▶ _INSTRUCTIONS TO FOLLOW_
Below are the records; copy each line in which "none" occurs.

□ □ □

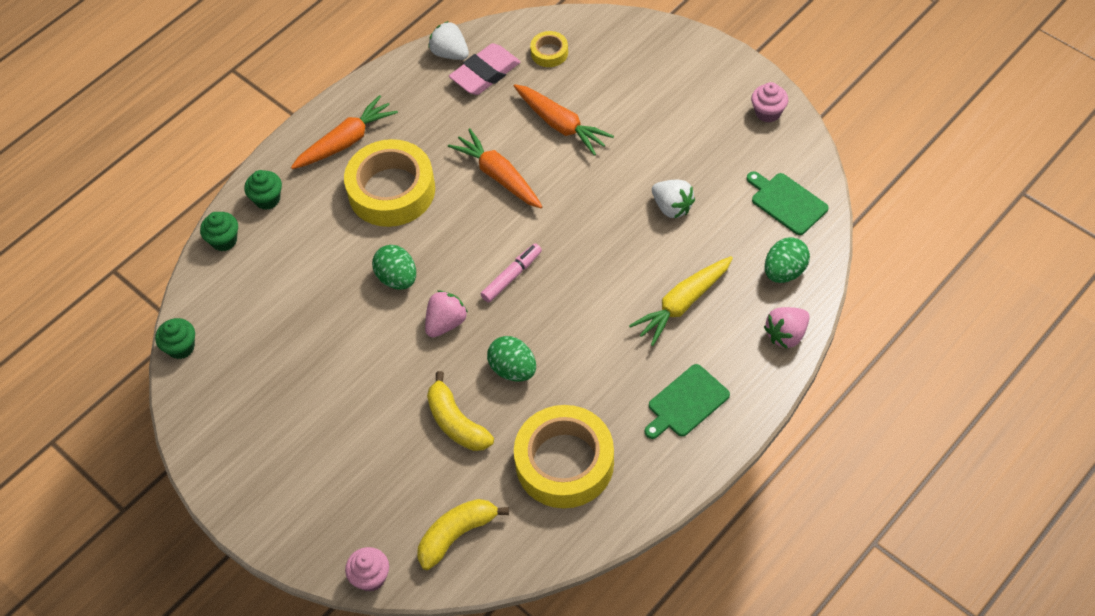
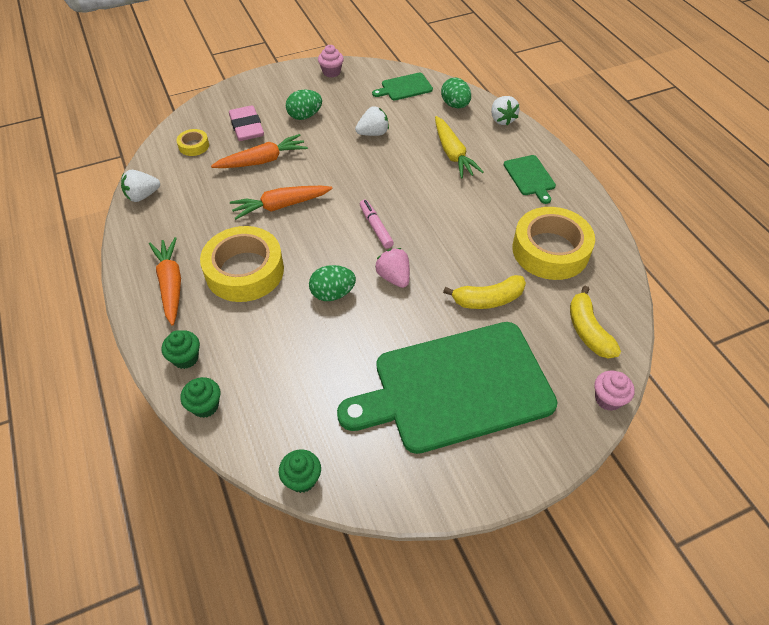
camera: 70 degrees left, 5 degrees down
(327, 432) = (456, 387): none -> green cutting board
(485, 73) = (180, 183): pink eraser -> pink eraser (247, 127)
(513, 369) = (458, 252): green egg -> green egg (305, 116)
(786, 335) = (502, 120): pink strawberry -> white strawberry

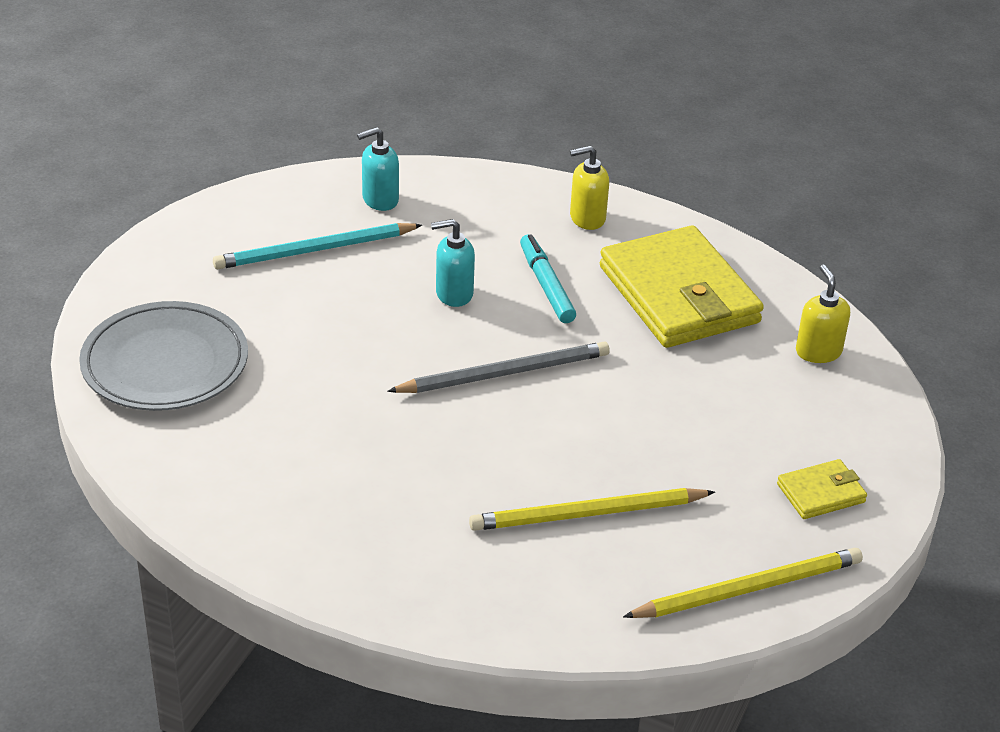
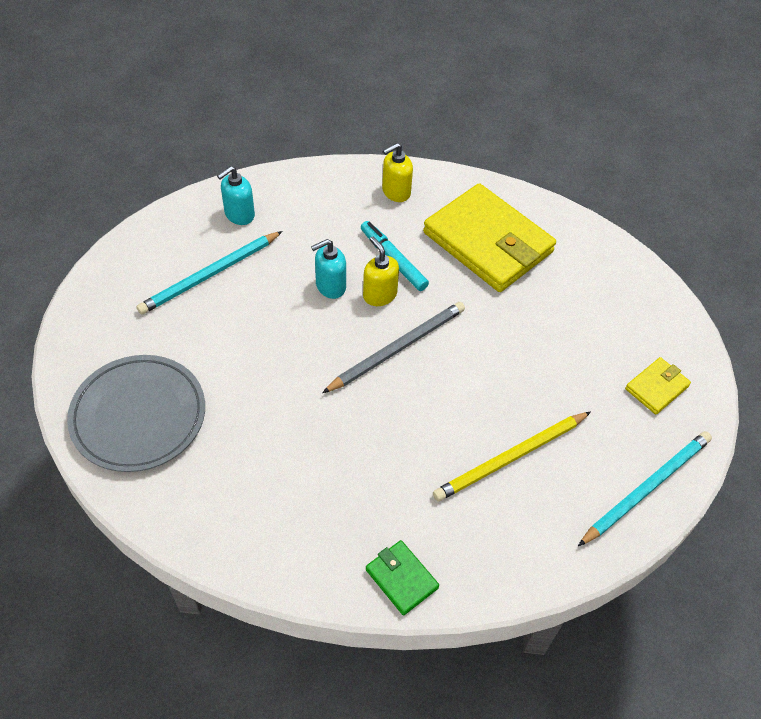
camera: 20 degrees left, 15 degrees up
(389, 592) = (401, 579): none -> green wallet
(748, 589) = (647, 488): yellow pencil -> turquoise pencil
(818, 351) = (601, 265): yellow soap dispenser -> yellow soap dispenser (379, 295)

□ □ □

▶ _EXERCISE SOLUTION_
(327, 432) = (456, 387): none -> green cutting board
(389, 592) = (401, 579): none -> green wallet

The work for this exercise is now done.